*** Opening of DATA EXCERPT ***
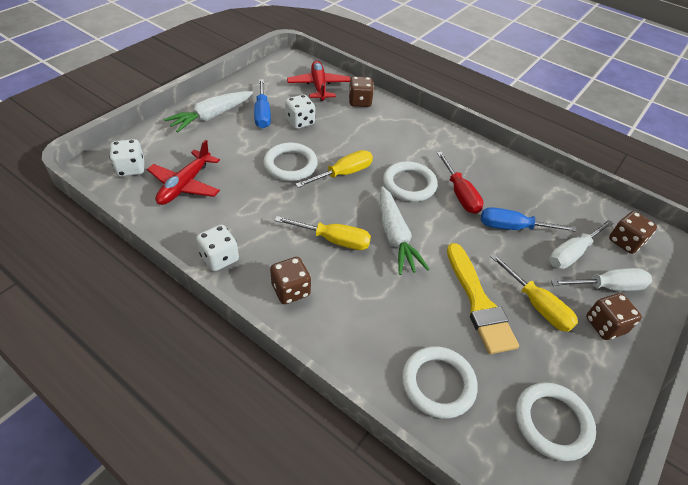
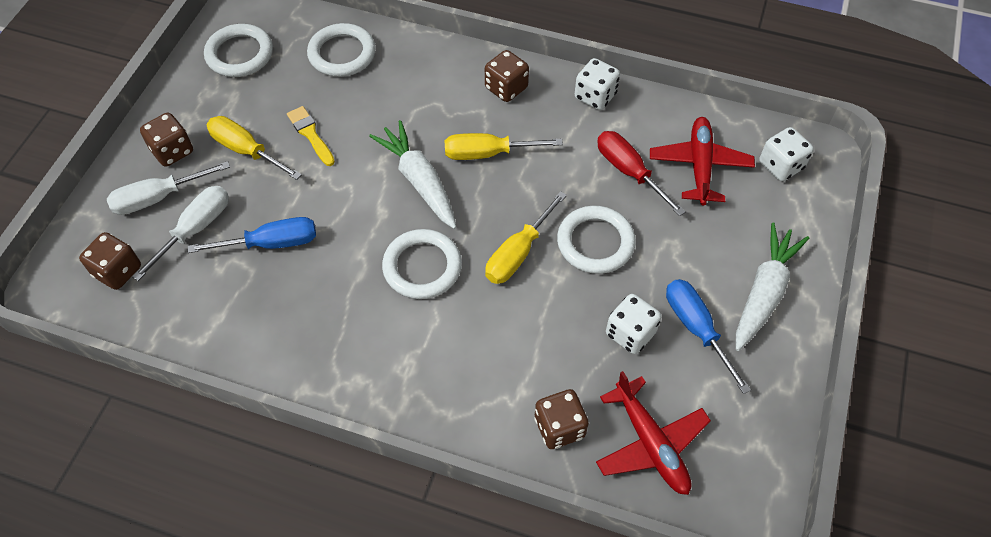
camera: 165 degrees right, 10 degrees up
(459, 194) = (348, 275): red screwdriver -> red screwdriver (629, 172)
(478, 302) = (310, 134): yellow brush -> yellow brush, size x0.56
*** Close of DATA EXCERPT ***
--- EXERCISE DESCRIPTION ---
From the "(459, 194) = (348, 275): red" line to the close of the listing, restate each line word for word.

--- ANSWER ---
(459, 194) = (348, 275): red screwdriver -> red screwdriver (629, 172)
(478, 302) = (310, 134): yellow brush -> yellow brush, size x0.56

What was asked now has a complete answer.